*Directions for this task*. Take down each entry exactly as written.

--- START ---

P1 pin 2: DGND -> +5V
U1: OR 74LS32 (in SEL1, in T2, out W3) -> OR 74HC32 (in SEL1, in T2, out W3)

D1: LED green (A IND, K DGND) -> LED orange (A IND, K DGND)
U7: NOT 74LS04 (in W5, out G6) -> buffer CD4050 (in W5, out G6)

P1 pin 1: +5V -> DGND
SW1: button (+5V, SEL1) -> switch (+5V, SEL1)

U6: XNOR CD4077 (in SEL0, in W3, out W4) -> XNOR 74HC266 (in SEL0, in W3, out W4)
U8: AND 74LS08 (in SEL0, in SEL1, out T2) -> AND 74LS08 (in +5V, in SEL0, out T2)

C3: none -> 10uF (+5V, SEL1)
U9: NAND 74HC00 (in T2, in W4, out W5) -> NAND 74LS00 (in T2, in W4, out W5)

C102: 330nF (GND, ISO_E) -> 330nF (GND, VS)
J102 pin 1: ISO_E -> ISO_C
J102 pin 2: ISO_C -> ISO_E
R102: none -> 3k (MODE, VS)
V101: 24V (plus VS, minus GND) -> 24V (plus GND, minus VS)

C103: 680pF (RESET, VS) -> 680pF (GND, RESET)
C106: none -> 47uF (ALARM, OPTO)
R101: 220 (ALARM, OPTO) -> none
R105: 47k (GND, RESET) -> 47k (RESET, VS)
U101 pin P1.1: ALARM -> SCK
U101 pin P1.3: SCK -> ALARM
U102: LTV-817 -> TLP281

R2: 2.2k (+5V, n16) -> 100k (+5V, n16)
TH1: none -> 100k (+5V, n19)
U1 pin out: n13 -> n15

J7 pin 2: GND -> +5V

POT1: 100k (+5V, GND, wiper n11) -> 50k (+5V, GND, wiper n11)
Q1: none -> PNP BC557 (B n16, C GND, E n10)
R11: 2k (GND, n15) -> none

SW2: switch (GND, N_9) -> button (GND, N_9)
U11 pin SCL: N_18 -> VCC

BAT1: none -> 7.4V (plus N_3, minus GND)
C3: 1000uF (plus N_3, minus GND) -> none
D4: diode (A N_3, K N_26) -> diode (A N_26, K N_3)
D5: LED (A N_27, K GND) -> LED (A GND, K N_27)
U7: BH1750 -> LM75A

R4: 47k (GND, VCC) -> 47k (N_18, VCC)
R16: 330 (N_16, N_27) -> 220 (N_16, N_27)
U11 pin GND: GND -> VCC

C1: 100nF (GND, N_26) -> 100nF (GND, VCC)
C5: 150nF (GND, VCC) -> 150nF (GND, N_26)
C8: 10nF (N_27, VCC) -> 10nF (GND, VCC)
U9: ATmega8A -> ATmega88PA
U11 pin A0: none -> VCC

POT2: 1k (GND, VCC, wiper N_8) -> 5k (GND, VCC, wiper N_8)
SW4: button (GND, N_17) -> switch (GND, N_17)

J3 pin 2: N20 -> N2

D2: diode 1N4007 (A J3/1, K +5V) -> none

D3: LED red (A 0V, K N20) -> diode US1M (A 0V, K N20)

--- END ---

*Reply*.
P1 pin 2: DGND -> +5V
U1: OR 74LS32 (in SEL1, in T2, out W3) -> OR 74HC32 (in SEL1, in T2, out W3)

D1: LED green (A IND, K DGND) -> LED orange (A IND, K DGND)
U7: NOT 74LS04 (in W5, out G6) -> buffer CD4050 (in W5, out G6)

P1 pin 1: +5V -> DGND
SW1: button (+5V, SEL1) -> switch (+5V, SEL1)

U6: XNOR CD4077 (in SEL0, in W3, out W4) -> XNOR 74HC266 (in SEL0, in W3, out W4)
U8: AND 74LS08 (in SEL0, in SEL1, out T2) -> AND 74LS08 (in +5V, in SEL0, out T2)

C3: none -> 10uF (+5V, SEL1)
U9: NAND 74HC00 (in T2, in W4, out W5) -> NAND 74LS00 (in T2, in W4, out W5)

C102: 330nF (GND, ISO_E) -> 330nF (GND, VS)
J102 pin 1: ISO_E -> ISO_C
J102 pin 2: ISO_C -> ISO_E
R102: none -> 3k (MODE, VS)
V101: 24V (plus VS, minus GND) -> 24V (plus GND, minus VS)

C103: 680pF (RESET, VS) -> 680pF (GND, RESET)
C106: none -> 47uF (ALARM, OPTO)
R101: 220 (ALARM, OPTO) -> none
R105: 47k (GND, RESET) -> 47k (RESET, VS)
U101 pin P1.1: ALARM -> SCK
U101 pin P1.3: SCK -> ALARM
U102: LTV-817 -> TLP281

R2: 2.2k (+5V, n16) -> 100k (+5V, n16)
TH1: none -> 100k (+5V, n19)
U1 pin out: n13 -> n15

J7 pin 2: GND -> +5V

POT1: 100k (+5V, GND, wiper n11) -> 50k (+5V, GND, wiper n11)
Q1: none -> PNP BC557 (B n16, C GND, E n10)
R11: 2k (GND, n15) -> none

SW2: switch (GND, N_9) -> button (GND, N_9)
U11 pin SCL: N_18 -> VCC

BAT1: none -> 7.4V (plus N_3, minus GND)
C3: 1000uF (plus N_3, minus GND) -> none
D4: diode (A N_3, K N_26) -> diode (A N_26, K N_3)
D5: LED (A N_27, K GND) -> LED (A GND, K N_27)
U7: BH1750 -> LM75A

R4: 47k (GND, VCC) -> 47k (N_18, VCC)
R16: 330 (N_16, N_27) -> 220 (N_16, N_27)
U11 pin GND: GND -> VCC

C1: 100nF (GND, N_26) -> 100nF (GND, VCC)
C5: 150nF (GND, VCC) -> 150nF (GND, N_26)
C8: 10nF (N_27, VCC) -> 10nF (GND, VCC)
U9: ATmega8A -> ATmega88PA
U11 pin A0: none -> VCC

POT2: 1k (GND, VCC, wiper N_8) -> 5k (GND, VCC, wiper N_8)
SW4: button (GND, N_17) -> switch (GND, N_17)

J3 pin 2: N20 -> N2

D2: diode 1N4007 (A J3/1, K +5V) -> none

D3: LED red (A 0V, K N20) -> diode US1M (A 0V, K N20)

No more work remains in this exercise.